DESCRIPTION OF THE TASK: Here is the task for the records below: repeat exactly the lines from the one with "building: [160,322,216,383] -> none" to the one with "building: none -> [472,402,495,427]", both included, and nothing else.

INPUT MATERIAL:
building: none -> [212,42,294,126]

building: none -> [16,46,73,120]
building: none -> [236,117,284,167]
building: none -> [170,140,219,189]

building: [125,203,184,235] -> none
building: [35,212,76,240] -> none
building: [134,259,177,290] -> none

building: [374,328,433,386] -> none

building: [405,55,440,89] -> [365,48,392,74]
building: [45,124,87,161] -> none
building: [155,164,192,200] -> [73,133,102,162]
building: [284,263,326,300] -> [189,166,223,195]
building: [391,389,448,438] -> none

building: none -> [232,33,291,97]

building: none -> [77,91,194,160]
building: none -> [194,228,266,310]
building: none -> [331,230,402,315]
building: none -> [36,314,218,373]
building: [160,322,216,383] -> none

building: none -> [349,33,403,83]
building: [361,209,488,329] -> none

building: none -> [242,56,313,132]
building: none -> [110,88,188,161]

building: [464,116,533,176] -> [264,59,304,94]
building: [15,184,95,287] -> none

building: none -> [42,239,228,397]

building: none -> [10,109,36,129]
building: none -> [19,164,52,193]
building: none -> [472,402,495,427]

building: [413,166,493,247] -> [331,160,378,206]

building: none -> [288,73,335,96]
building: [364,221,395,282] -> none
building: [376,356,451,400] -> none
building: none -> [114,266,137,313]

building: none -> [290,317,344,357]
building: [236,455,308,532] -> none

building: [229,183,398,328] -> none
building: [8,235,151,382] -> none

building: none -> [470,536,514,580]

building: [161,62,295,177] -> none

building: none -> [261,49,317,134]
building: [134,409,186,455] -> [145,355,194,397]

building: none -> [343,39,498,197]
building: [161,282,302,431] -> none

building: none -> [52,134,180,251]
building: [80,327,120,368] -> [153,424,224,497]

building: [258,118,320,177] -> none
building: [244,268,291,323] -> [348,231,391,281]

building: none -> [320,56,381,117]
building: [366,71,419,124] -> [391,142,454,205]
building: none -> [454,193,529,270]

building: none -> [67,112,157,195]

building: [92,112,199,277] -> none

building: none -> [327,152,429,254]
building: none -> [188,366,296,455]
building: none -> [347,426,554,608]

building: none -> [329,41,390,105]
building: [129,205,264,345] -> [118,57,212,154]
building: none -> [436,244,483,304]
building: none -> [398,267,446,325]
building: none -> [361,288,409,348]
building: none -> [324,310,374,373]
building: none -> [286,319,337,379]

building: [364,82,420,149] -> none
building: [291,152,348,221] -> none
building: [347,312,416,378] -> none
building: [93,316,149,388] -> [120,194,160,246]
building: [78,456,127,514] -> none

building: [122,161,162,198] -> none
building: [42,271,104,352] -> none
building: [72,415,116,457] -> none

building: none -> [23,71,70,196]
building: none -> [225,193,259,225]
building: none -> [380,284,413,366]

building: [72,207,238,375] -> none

RESULT OF THE EXERCISE:
building: [160,322,216,383] -> none

building: none -> [349,33,403,83]
building: [361,209,488,329] -> none

building: none -> [242,56,313,132]
building: none -> [110,88,188,161]

building: [464,116,533,176] -> [264,59,304,94]
building: [15,184,95,287] -> none

building: none -> [42,239,228,397]

building: none -> [10,109,36,129]
building: none -> [19,164,52,193]
building: none -> [472,402,495,427]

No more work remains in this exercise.